__What to produce__:
An unchanged copy of each entry below is needed; keep the pictures out of it.
Given entries below:
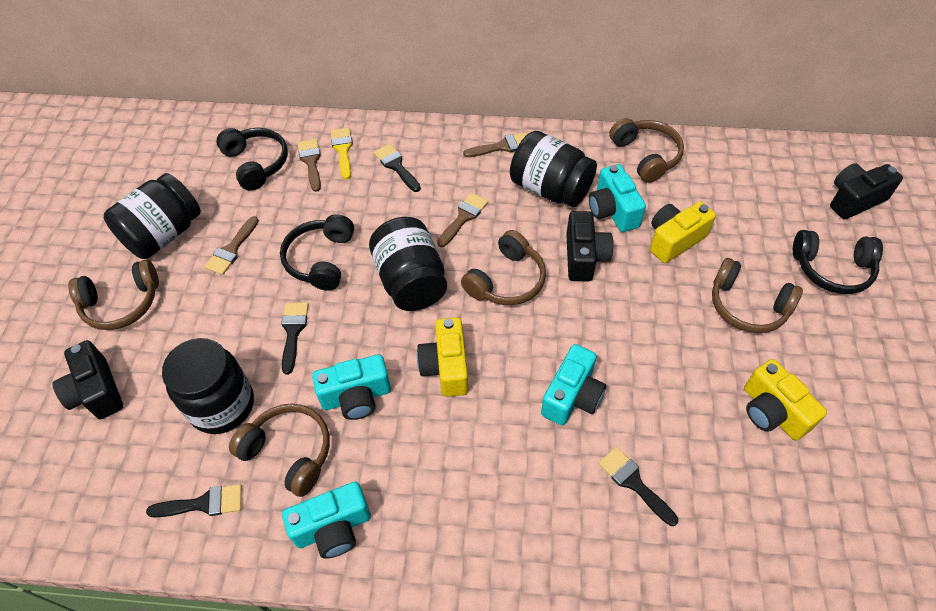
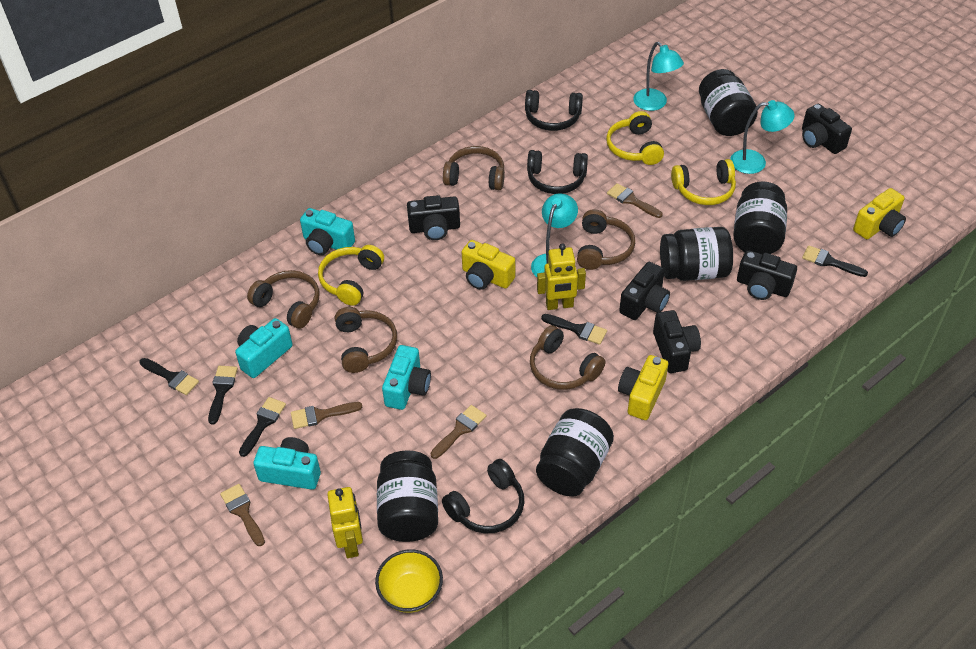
black brush: 4 -> 5
black camera: 3 -> 5
black jar: 4 -> 5
turquoise lamp: 0 -> 3
yellow bowl: 0 -> 1
yellow brush: 1 -> 0
yellow headphones: 0 -> 3
yellow robot: 0 -> 2

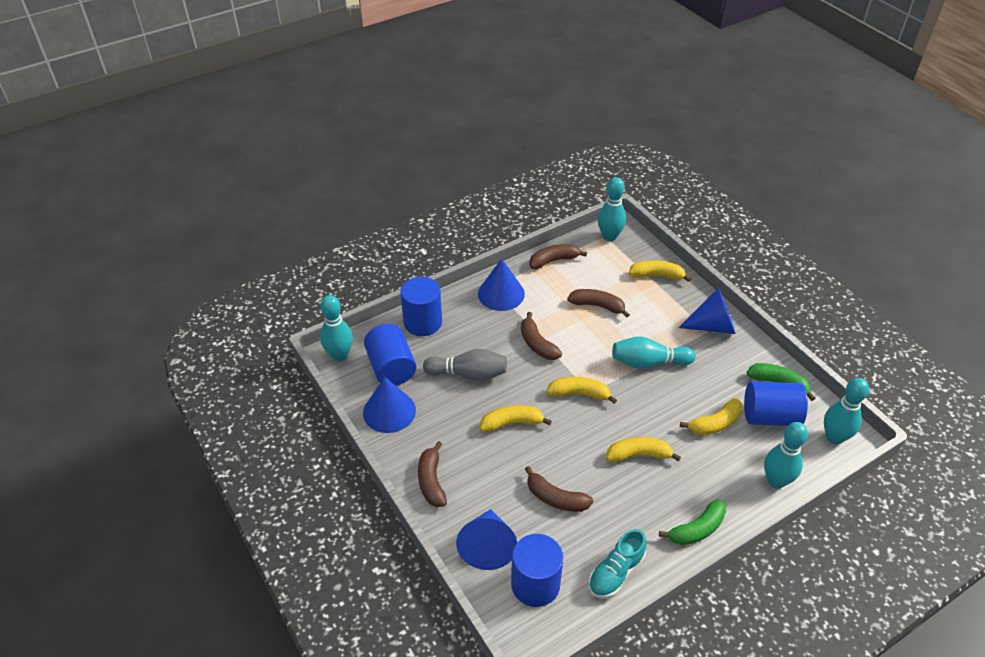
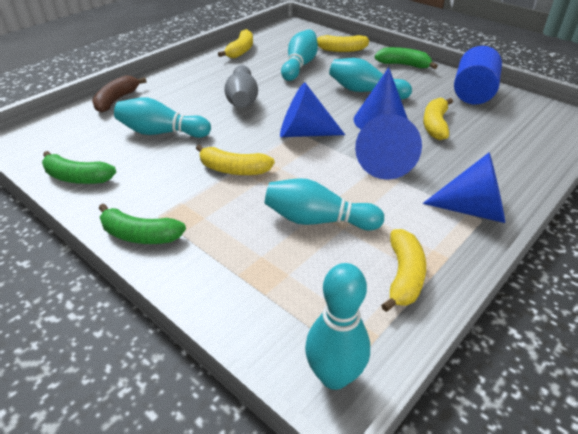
blue cylinder: 4 -> 1
brown banana: 5 -> 1
green banana: 2 -> 3
turquoise shoe: 1 -> 0

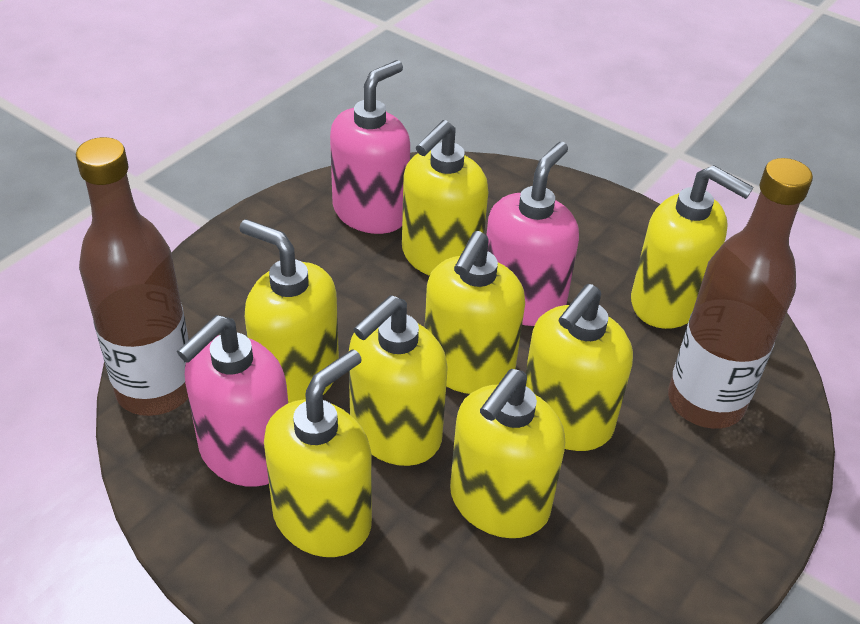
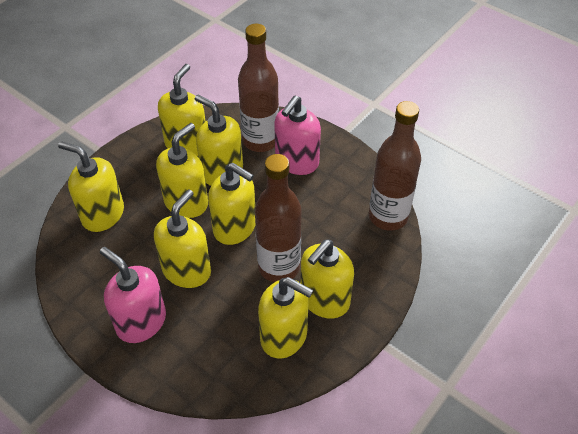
brown bottle: 2 -> 3
pink soap dispenser: 3 -> 2

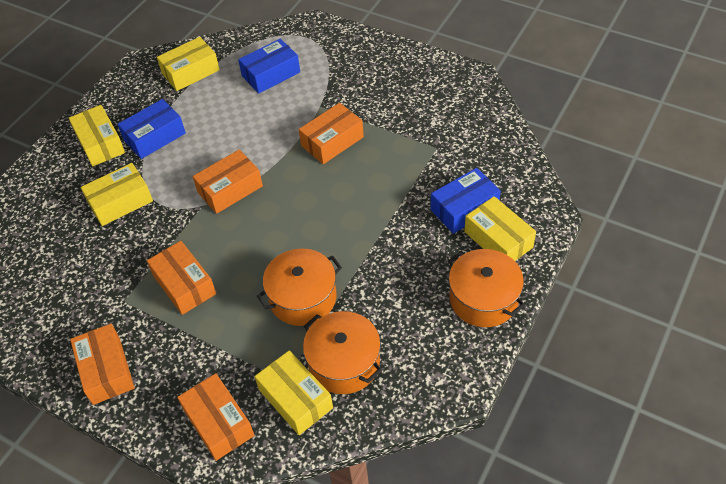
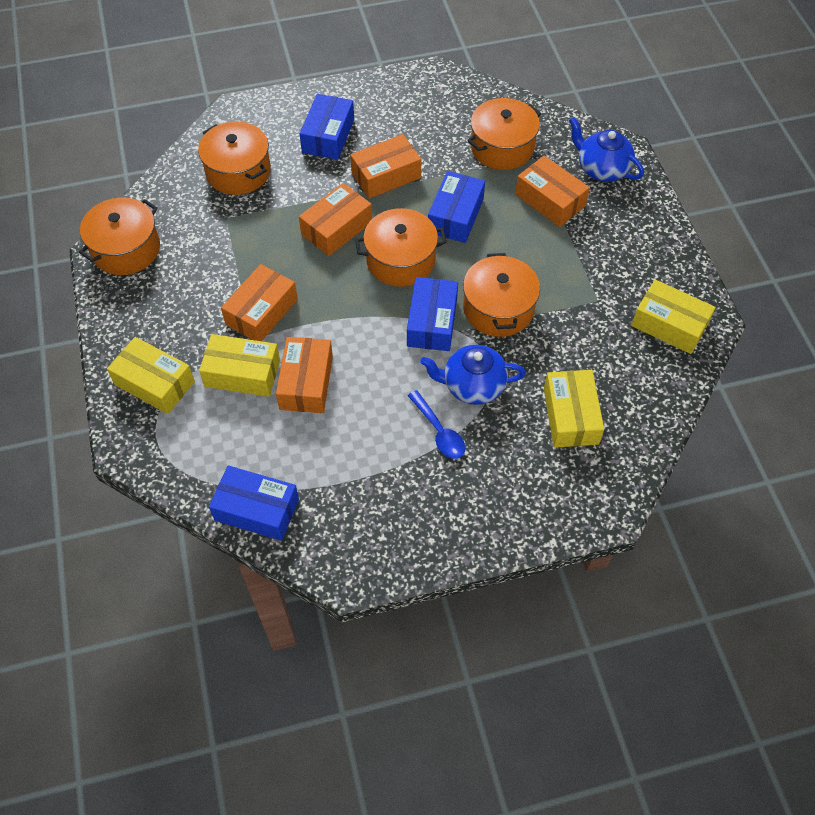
blue box: 3 -> 4
blue spoon: 0 -> 1
blue teapot: 0 -> 2
orange pot: 3 -> 5
yellow box: 5 -> 4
End of Given entries.
__Output__:
black brush: 4 -> 5
black camera: 3 -> 5
black jar: 4 -> 5
turquoise lamp: 0 -> 3
yellow bowl: 0 -> 1
yellow brush: 1 -> 0
yellow headphones: 0 -> 3
yellow robot: 0 -> 2

blue cylinder: 4 -> 1
brown banana: 5 -> 1
green banana: 2 -> 3
turquoise shoe: 1 -> 0

brown bottle: 2 -> 3
pink soap dispenser: 3 -> 2

blue box: 3 -> 4
blue spoon: 0 -> 1
blue teapot: 0 -> 2
orange pot: 3 -> 5
yellow box: 5 -> 4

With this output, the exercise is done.